WORK REQUIRED: Going line by line through the records below, count those containing the word "brown", then give only the count.

Object change descriptions:

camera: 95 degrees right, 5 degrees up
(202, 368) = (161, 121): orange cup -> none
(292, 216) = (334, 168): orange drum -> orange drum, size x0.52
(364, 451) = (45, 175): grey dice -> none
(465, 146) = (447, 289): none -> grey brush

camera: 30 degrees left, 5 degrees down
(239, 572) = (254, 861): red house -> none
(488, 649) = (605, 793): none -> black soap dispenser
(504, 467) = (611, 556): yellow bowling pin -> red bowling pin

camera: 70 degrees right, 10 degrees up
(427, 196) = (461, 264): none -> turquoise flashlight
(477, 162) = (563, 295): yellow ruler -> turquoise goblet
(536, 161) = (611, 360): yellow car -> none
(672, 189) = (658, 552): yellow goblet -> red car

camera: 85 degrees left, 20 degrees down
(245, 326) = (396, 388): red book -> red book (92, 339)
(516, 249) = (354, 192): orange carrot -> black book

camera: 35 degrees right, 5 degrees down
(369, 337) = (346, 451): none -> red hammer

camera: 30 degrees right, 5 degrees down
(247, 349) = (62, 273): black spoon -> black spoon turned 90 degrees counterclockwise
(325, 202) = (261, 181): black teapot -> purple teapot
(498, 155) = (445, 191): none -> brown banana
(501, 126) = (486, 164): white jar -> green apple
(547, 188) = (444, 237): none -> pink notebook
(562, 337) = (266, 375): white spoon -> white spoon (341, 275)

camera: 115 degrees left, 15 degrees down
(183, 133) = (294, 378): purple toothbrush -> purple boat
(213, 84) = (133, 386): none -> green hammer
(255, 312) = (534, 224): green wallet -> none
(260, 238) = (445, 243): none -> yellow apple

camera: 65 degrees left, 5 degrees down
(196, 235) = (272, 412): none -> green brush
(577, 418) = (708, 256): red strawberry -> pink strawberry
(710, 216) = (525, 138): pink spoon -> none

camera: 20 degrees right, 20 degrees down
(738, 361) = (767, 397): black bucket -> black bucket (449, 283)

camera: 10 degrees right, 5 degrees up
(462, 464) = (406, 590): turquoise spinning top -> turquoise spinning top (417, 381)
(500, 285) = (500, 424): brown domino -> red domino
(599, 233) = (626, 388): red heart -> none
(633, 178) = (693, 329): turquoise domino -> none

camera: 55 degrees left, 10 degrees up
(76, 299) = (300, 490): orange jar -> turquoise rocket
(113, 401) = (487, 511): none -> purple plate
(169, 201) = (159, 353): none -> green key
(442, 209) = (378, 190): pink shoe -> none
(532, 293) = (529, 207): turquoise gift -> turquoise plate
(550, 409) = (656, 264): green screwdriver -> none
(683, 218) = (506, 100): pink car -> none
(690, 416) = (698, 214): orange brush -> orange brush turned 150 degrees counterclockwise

WRITTEN SOLUTION: 2